= Data segment =
★ ★ ★ ★ ★ ★ ★
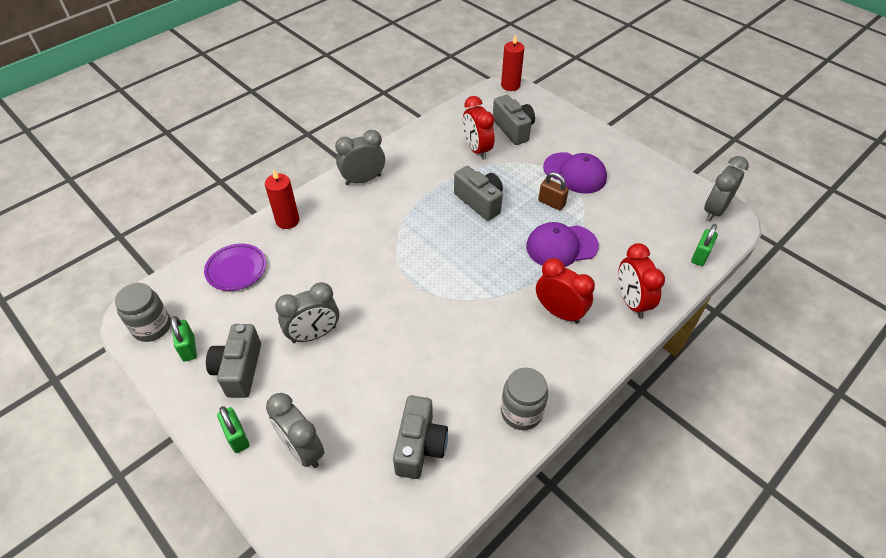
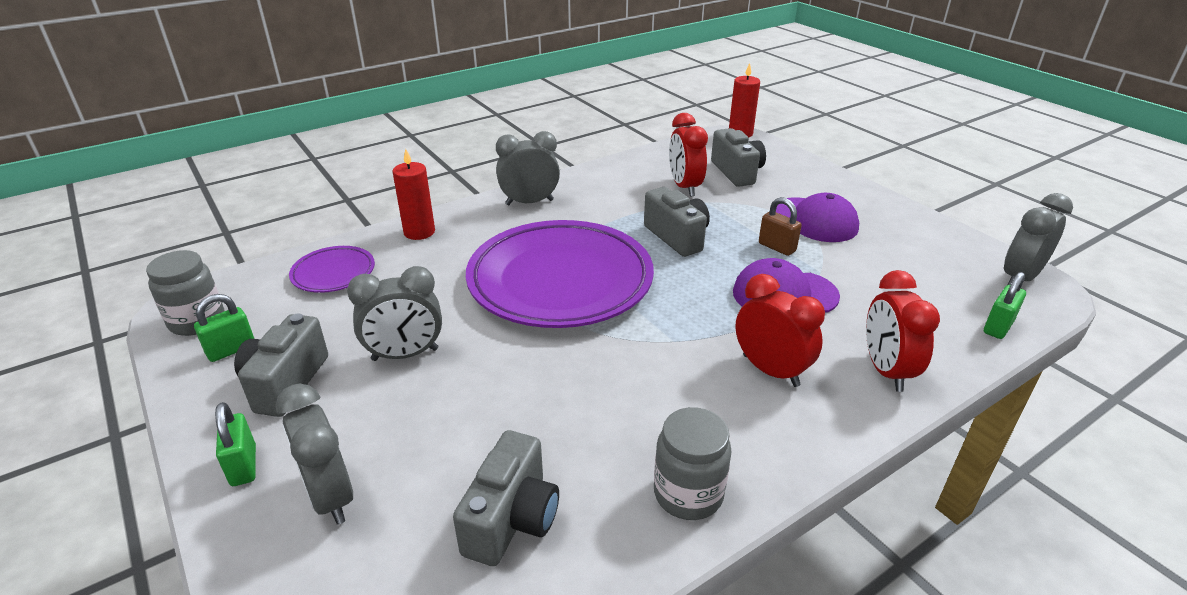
camera: 10 degrees right, 15 degrees down
(188, 348) = (231, 350): green padlock -> green padlock turned 60 degrees clockwise
(405, 255) = (560, 281): none -> purple plate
★ ★ ★ ★ ★ ★ ★
= The problem =
Whenever a line above contains "degrees", copy that line.

= Expected output =
camera: 10 degrees right, 15 degrees down
(188, 348) = (231, 350): green padlock -> green padlock turned 60 degrees clockwise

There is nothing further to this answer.